WORK REQUIRED => Look through the listing below and report the lines that have the word "white" in them.

DATA FOR REVIEW =>

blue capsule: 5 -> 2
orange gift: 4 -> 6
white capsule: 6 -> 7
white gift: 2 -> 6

--

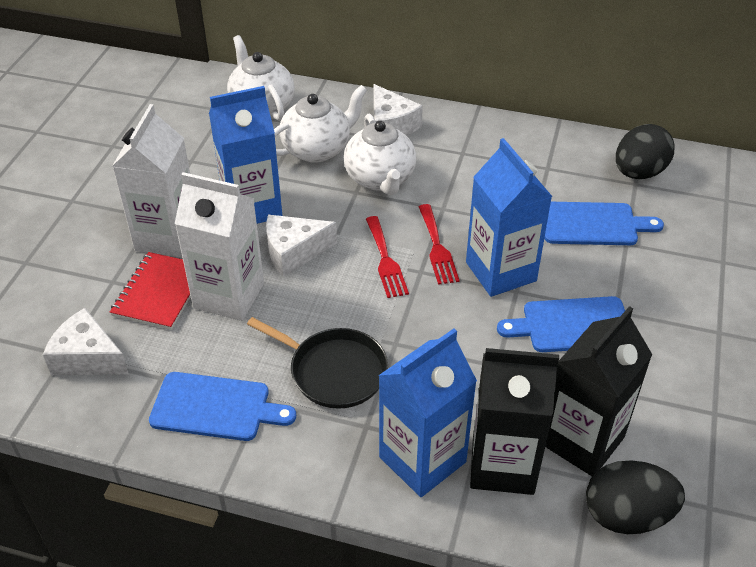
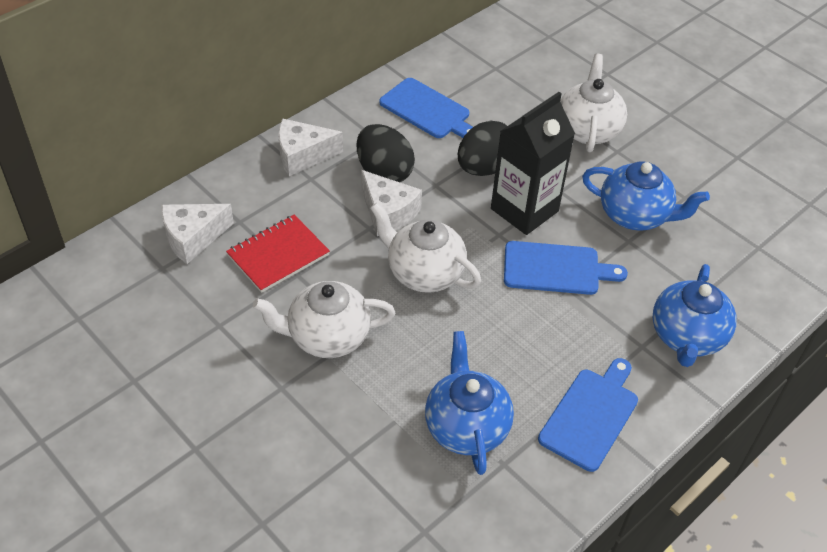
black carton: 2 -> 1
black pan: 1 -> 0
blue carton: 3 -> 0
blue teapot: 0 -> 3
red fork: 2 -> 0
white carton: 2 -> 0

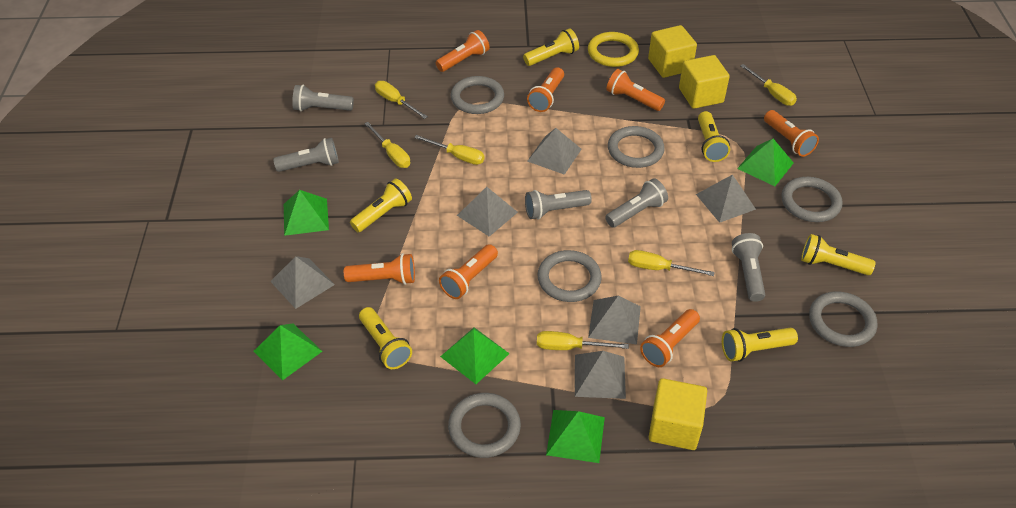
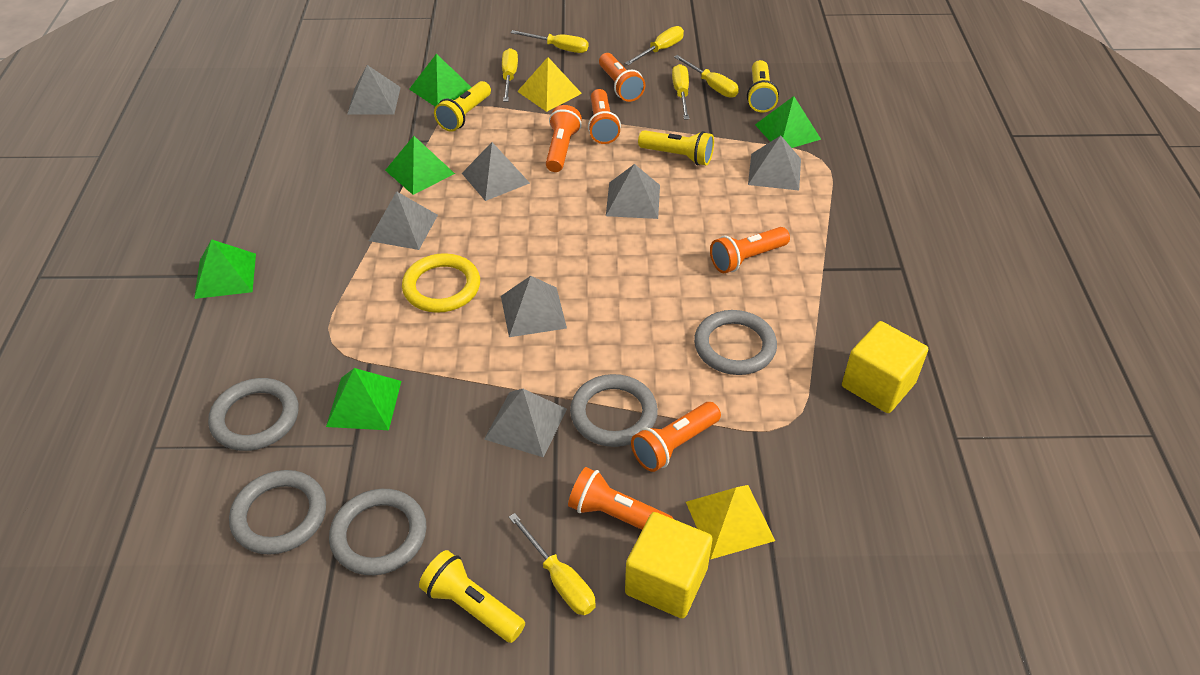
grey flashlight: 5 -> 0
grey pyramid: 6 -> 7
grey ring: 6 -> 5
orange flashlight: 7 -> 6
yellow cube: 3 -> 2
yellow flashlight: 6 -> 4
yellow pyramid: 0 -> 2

REPLY TO THE EXERCISE =>
white capsule: 6 -> 7
white gift: 2 -> 6
white carton: 2 -> 0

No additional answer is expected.